** Dataset follows **

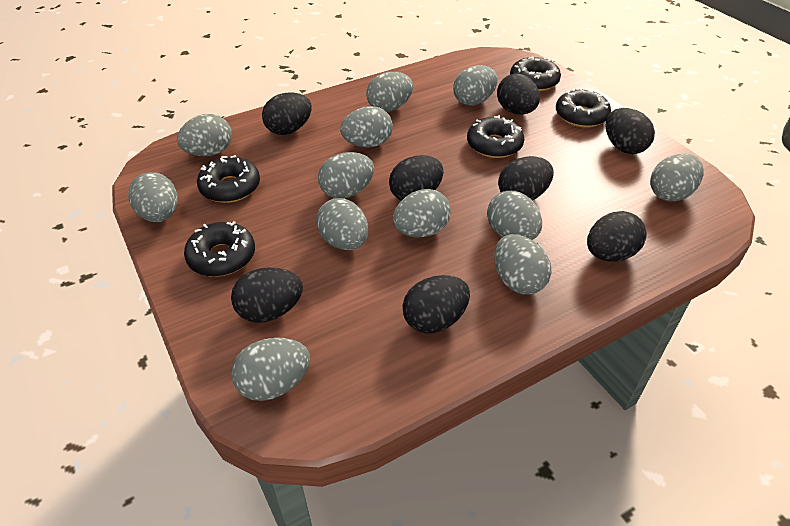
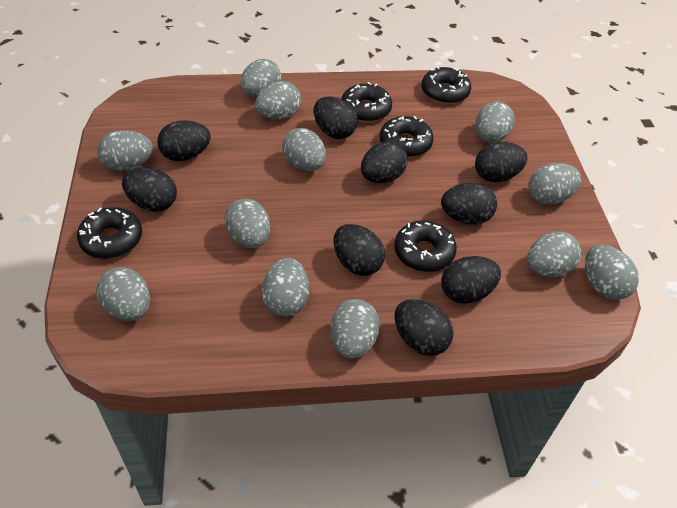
black egg: 8 -> 9

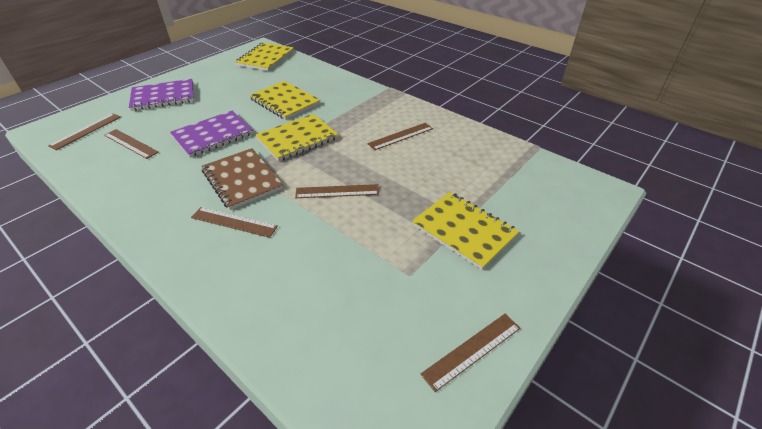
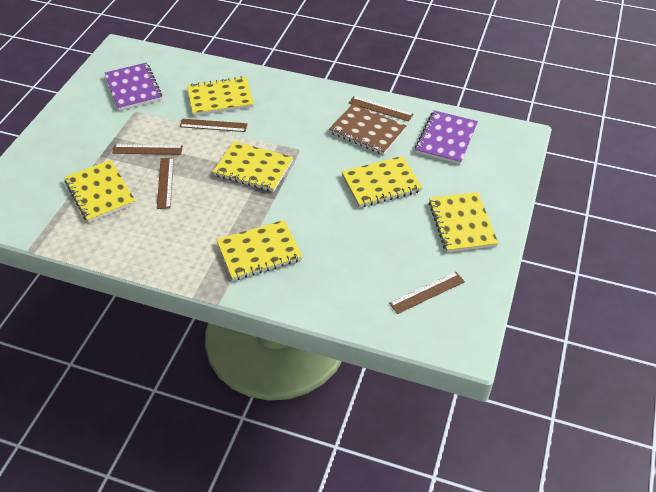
brown ruler: 6 -> 5
yellow notebook: 4 -> 6

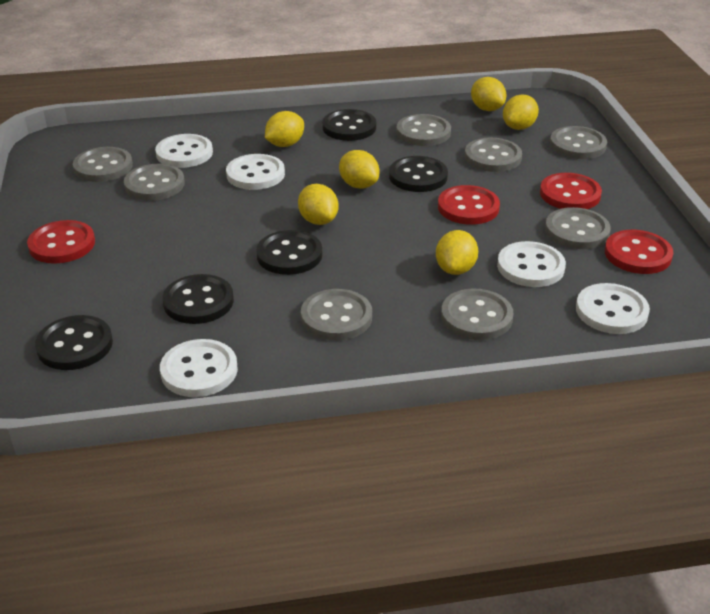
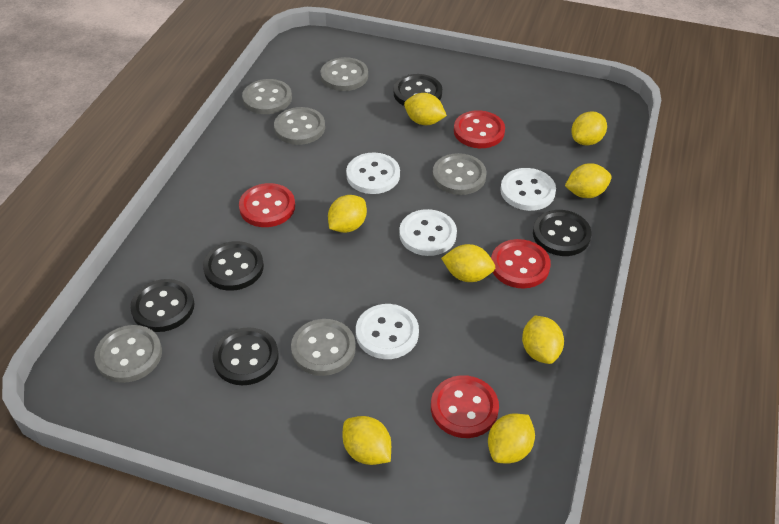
grey button: 8 -> 6
white button: 5 -> 4
yellow lemon: 6 -> 8

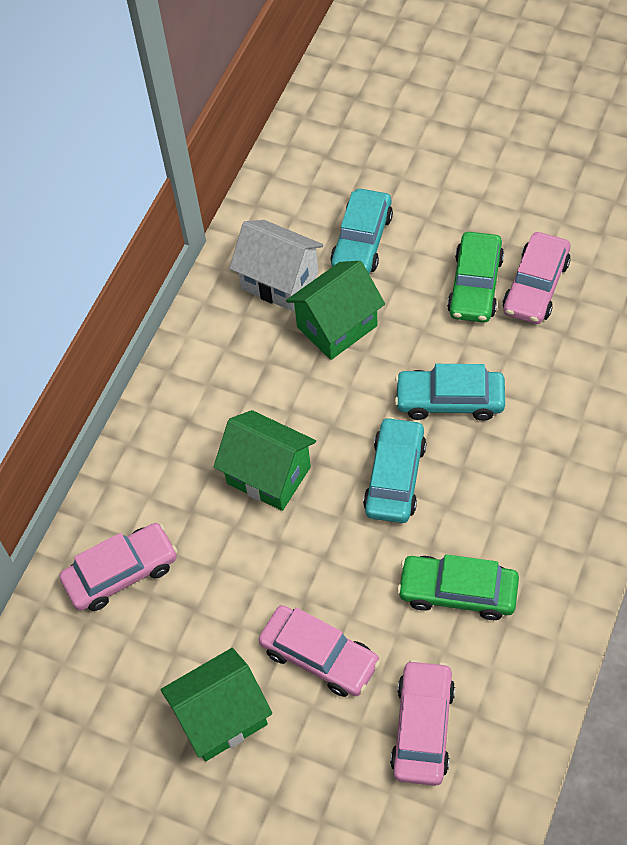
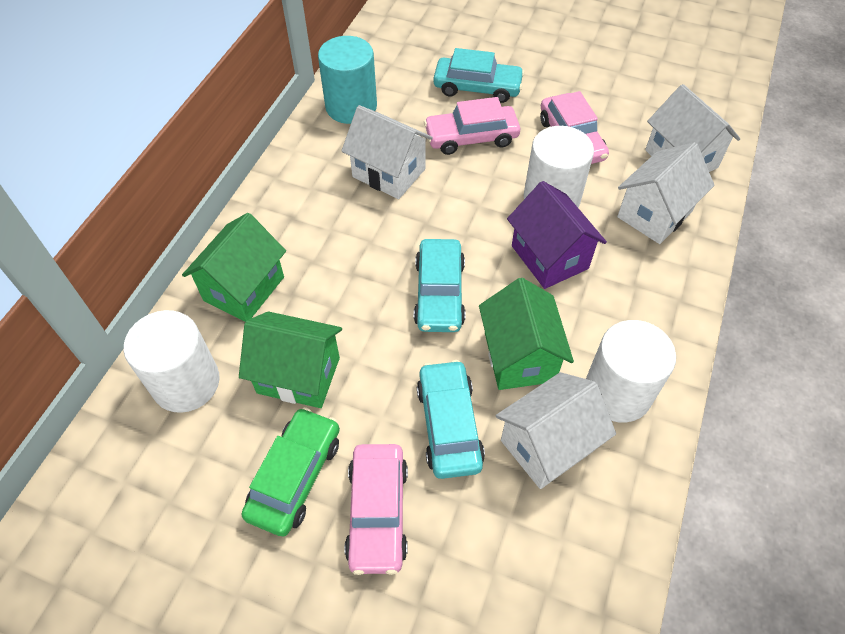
green car: 2 -> 1
pink car: 4 -> 3
purple house: 0 -> 1
turquoise cylinder: 0 -> 1
white cylinder: 0 -> 3
white house: 1 -> 4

** End of Dataset **

### What the task requires
Every entry, exactly as written: transcribe it, passing over any pictures.

### Reply to the task
black egg: 8 -> 9

brown ruler: 6 -> 5
yellow notebook: 4 -> 6

grey button: 8 -> 6
white button: 5 -> 4
yellow lemon: 6 -> 8

green car: 2 -> 1
pink car: 4 -> 3
purple house: 0 -> 1
turquoise cylinder: 0 -> 1
white cylinder: 0 -> 3
white house: 1 -> 4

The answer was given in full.